▽

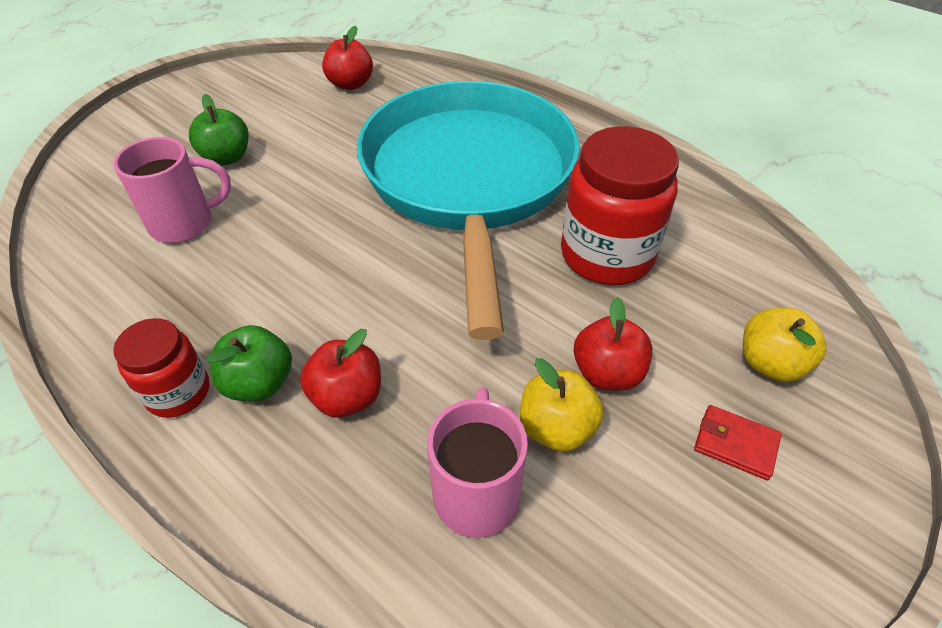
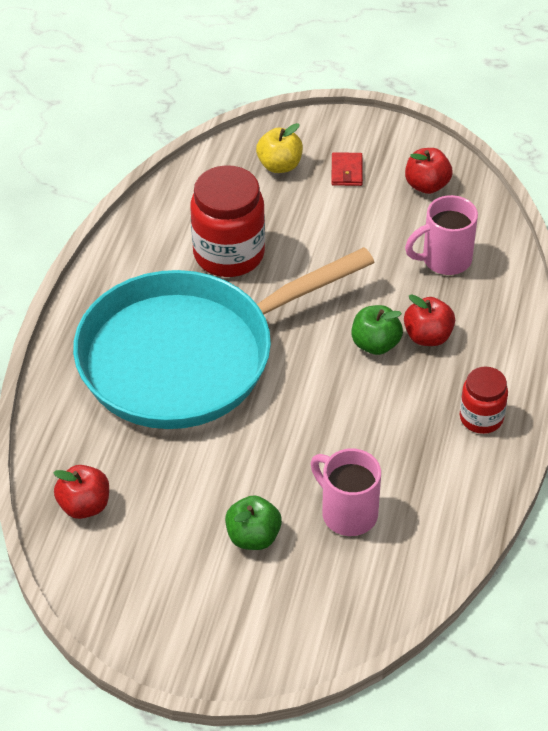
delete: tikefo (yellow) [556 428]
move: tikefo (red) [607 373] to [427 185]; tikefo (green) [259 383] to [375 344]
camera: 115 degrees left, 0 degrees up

△

Return all lines above that mention the word "tikefo".

delete: tikefo (yellow) [556 428]
move: tikefo (red) [607 373] to [427 185]; tikefo (green) [259 383] to [375 344]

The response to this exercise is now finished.